§ Description of the task: Copy all records precisely, apart from the pictures.

§ Data:
■ ■ ■ ■ ■

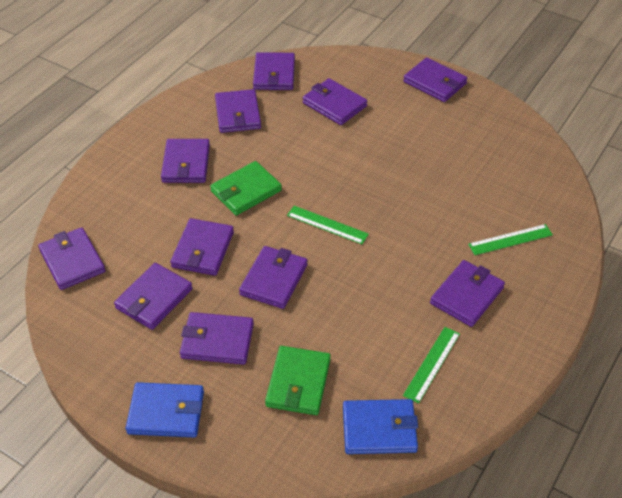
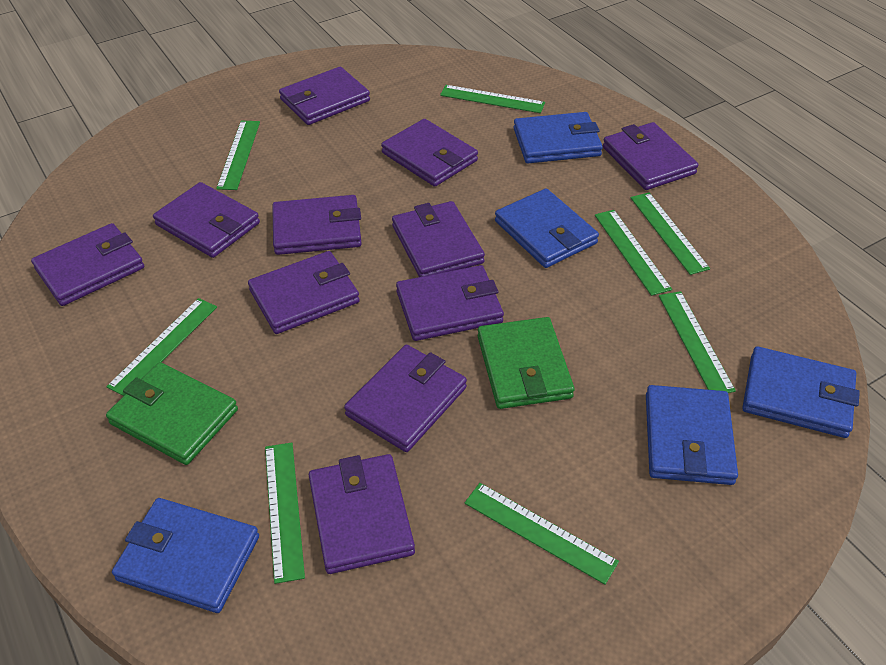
blue wallet: 2 -> 5
green ruler: 3 -> 8

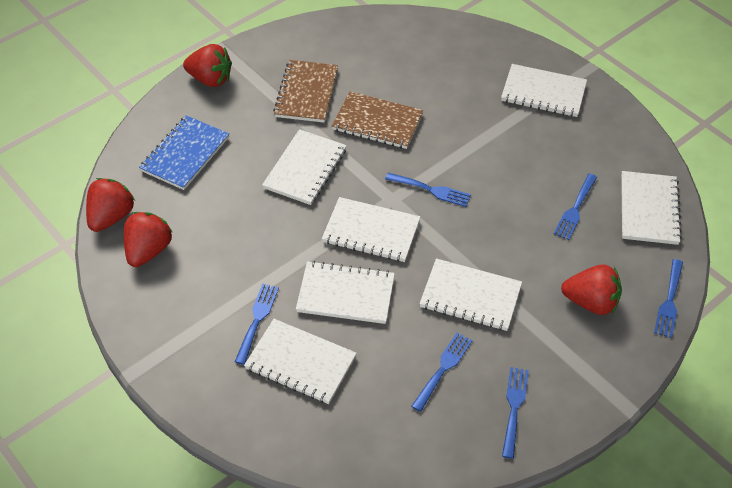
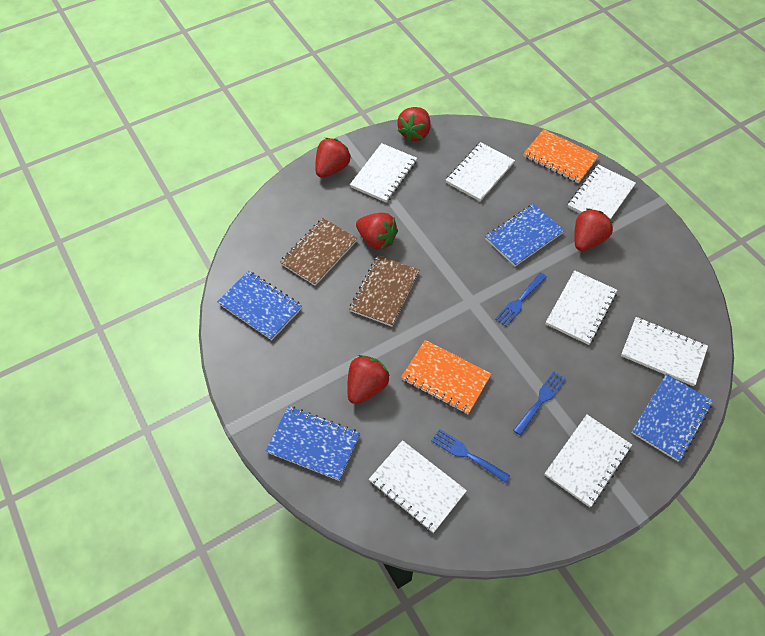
blue fork: 6 -> 3
blue notebook: 1 -> 4
orange notebook: 0 -> 2
red strawberry: 4 -> 5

■ ■ ■ ■ ■

§ Exercise result:
blue wallet: 2 -> 5
green ruler: 3 -> 8

blue fork: 6 -> 3
blue notebook: 1 -> 4
orange notebook: 0 -> 2
red strawberry: 4 -> 5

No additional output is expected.